━━━ Material for the task ━━━

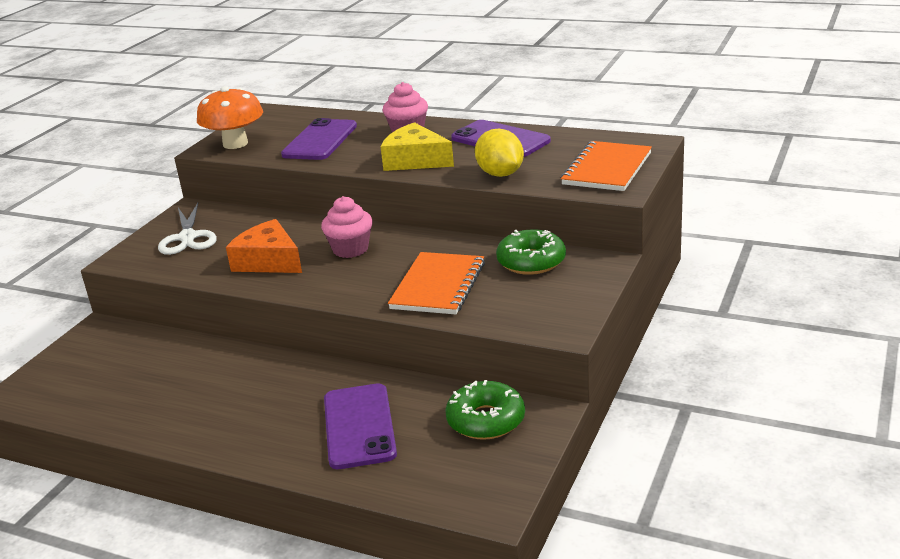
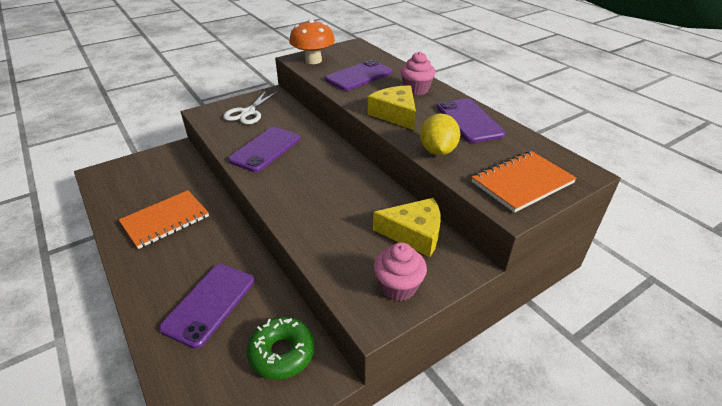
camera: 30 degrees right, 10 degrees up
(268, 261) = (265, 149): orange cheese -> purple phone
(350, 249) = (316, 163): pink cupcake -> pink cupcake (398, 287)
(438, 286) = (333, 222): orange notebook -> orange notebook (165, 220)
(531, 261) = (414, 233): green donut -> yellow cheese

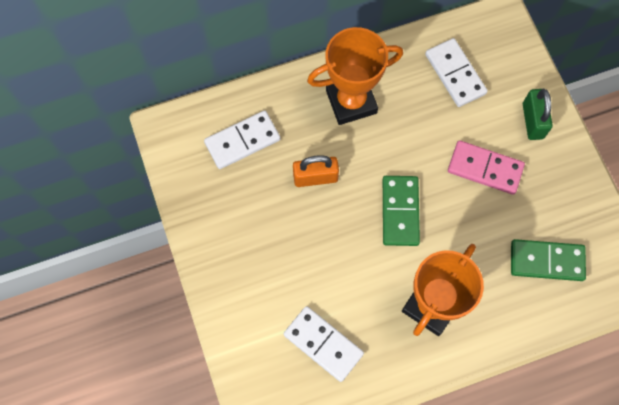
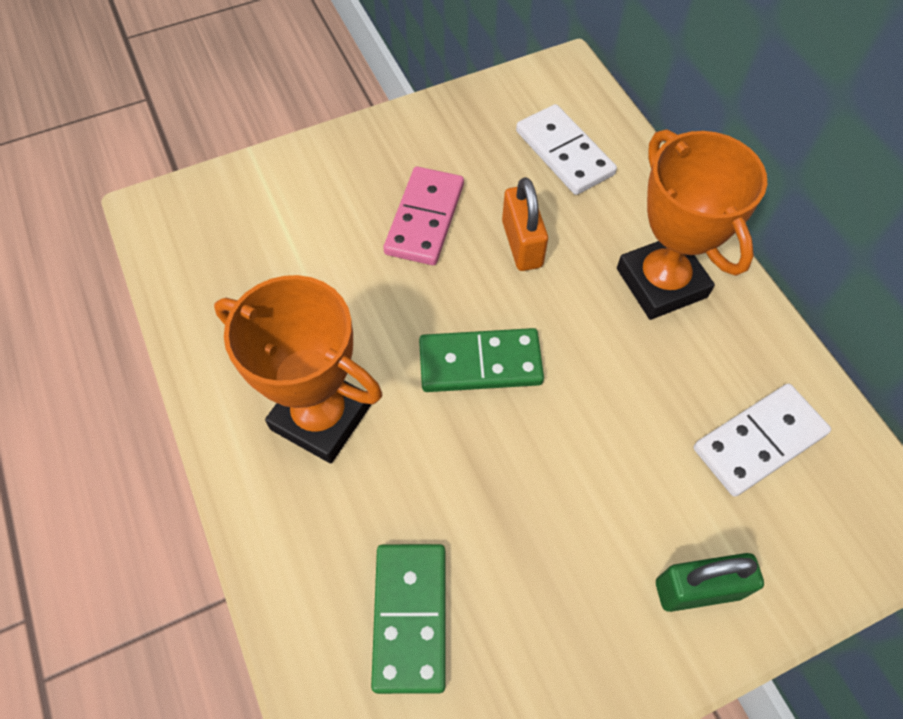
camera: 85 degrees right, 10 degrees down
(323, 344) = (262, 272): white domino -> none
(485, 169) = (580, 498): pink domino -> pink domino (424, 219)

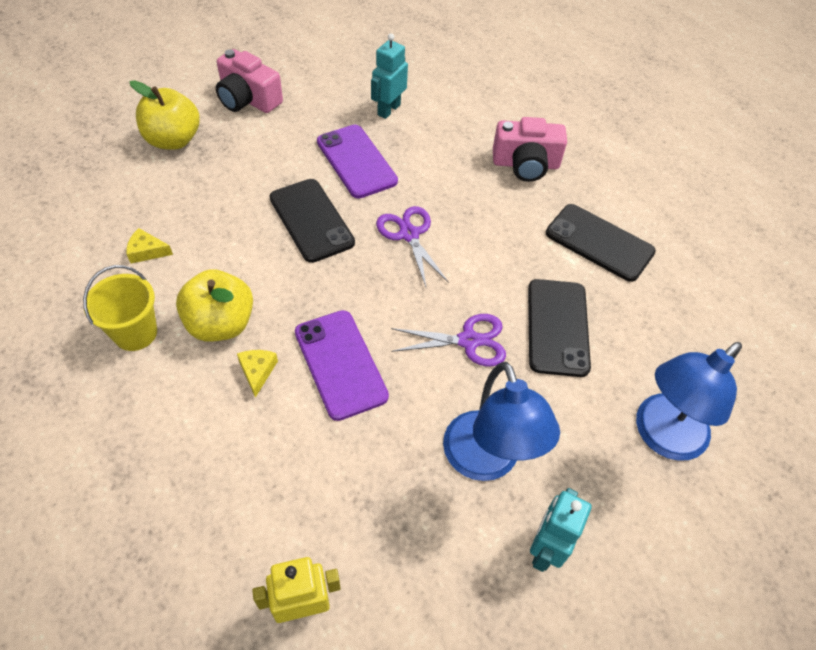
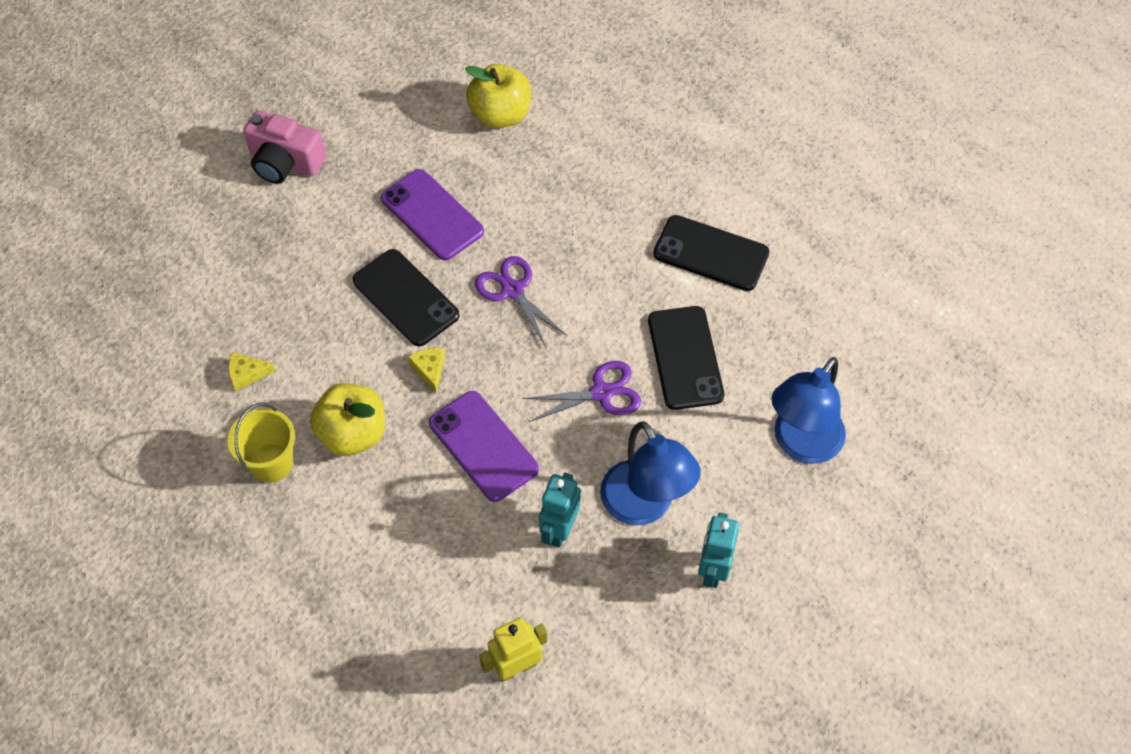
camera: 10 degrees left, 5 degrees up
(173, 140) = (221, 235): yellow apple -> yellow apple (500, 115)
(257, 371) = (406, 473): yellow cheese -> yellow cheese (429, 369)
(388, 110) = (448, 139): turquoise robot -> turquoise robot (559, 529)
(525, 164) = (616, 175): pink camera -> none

━━━

Task directions: Each line from the start of the entries above through the line with "(323, 344) = (262, 272): white domino -> none" should be duplicated exactly, leaving out the pictures.

Written response:
camera: 30 degrees right, 10 degrees up
(268, 261) = (265, 149): orange cheese -> purple phone
(350, 249) = (316, 163): pink cupcake -> pink cupcake (398, 287)
(438, 286) = (333, 222): orange notebook -> orange notebook (165, 220)
(531, 261) = (414, 233): green donut -> yellow cheese

camera: 85 degrees right, 10 degrees down
(323, 344) = (262, 272): white domino -> none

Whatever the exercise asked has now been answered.